[MATERIAL SUPPLIED]
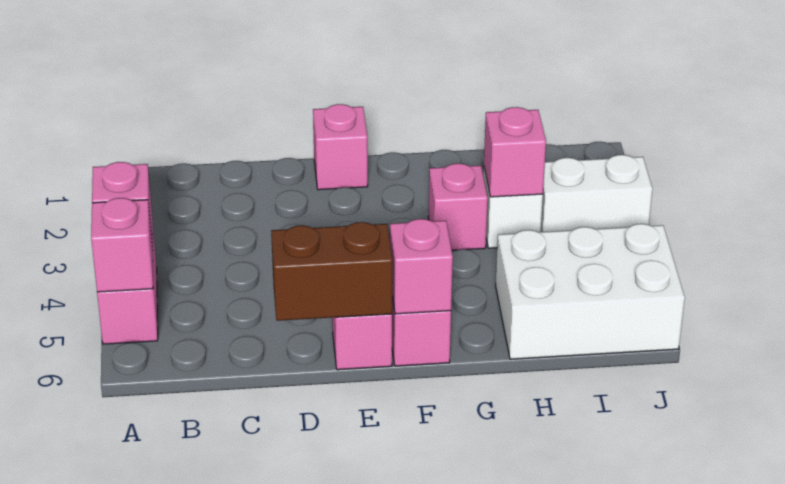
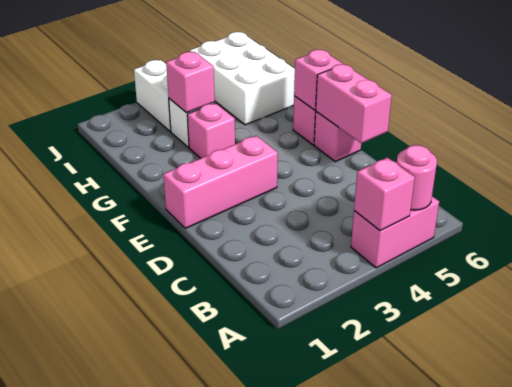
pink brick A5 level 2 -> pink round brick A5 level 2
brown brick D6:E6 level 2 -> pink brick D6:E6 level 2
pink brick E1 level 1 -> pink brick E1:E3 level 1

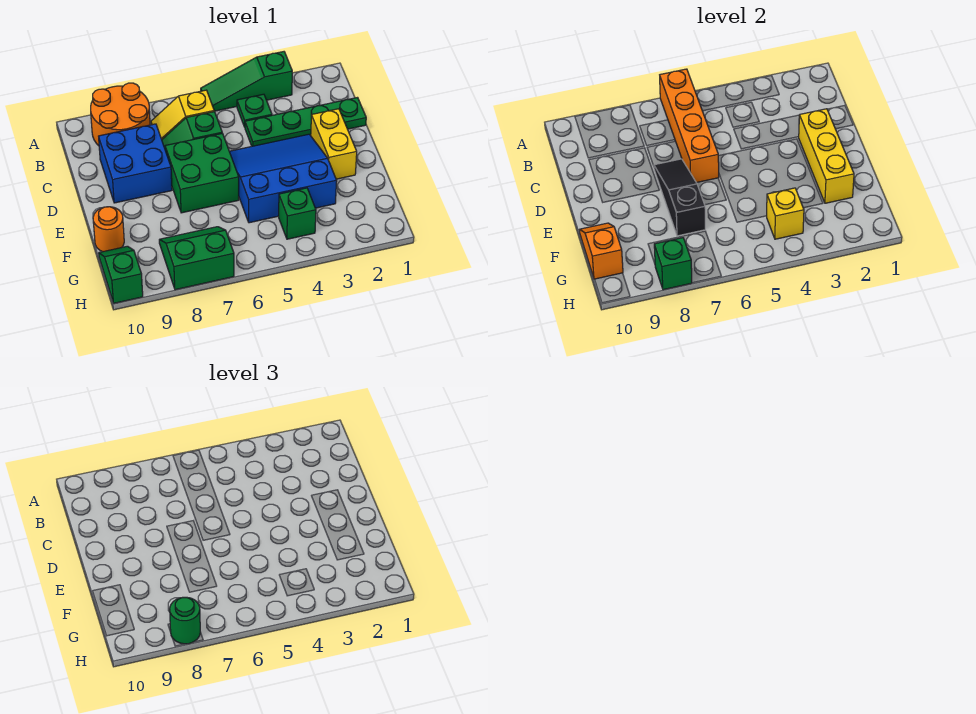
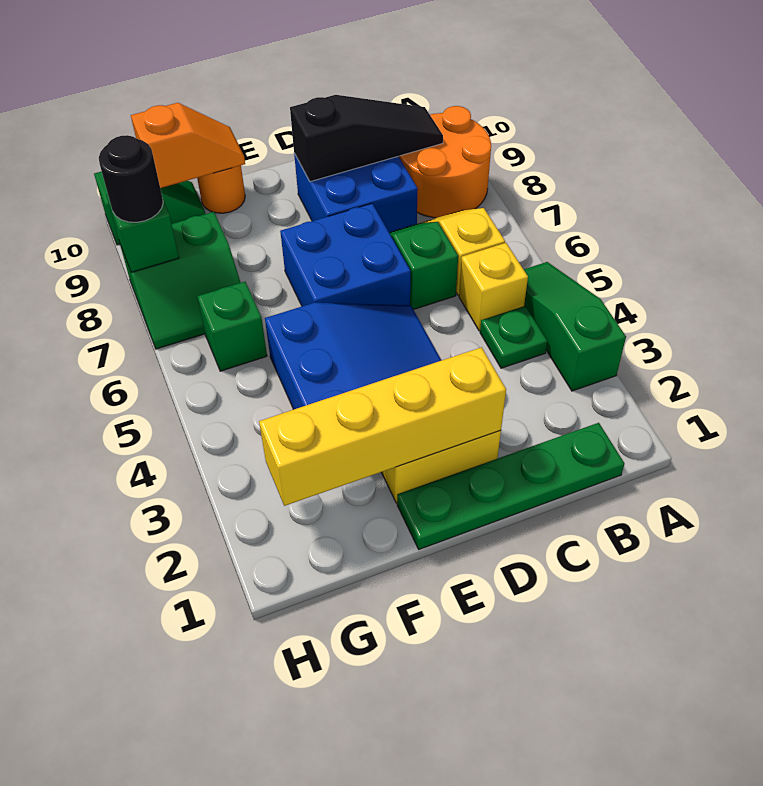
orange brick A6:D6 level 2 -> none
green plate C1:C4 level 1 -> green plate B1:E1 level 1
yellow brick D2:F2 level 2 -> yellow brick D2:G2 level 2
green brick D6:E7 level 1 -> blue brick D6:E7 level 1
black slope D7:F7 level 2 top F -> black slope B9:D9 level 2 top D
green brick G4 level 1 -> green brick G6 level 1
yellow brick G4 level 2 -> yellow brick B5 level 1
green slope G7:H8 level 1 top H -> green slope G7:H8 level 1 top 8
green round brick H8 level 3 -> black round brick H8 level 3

[PROBLEM TO SOLVE] After removing each picture, print the entries above exactly as they were.

[TASK RESPONSE]
pink brick A5 level 2 -> pink round brick A5 level 2
brown brick D6:E6 level 2 -> pink brick D6:E6 level 2
pink brick E1 level 1 -> pink brick E1:E3 level 1

orange brick A6:D6 level 2 -> none
green plate C1:C4 level 1 -> green plate B1:E1 level 1
yellow brick D2:F2 level 2 -> yellow brick D2:G2 level 2
green brick D6:E7 level 1 -> blue brick D6:E7 level 1
black slope D7:F7 level 2 top F -> black slope B9:D9 level 2 top D
green brick G4 level 1 -> green brick G6 level 1
yellow brick G4 level 2 -> yellow brick B5 level 1
green slope G7:H8 level 1 top H -> green slope G7:H8 level 1 top 8
green round brick H8 level 3 -> black round brick H8 level 3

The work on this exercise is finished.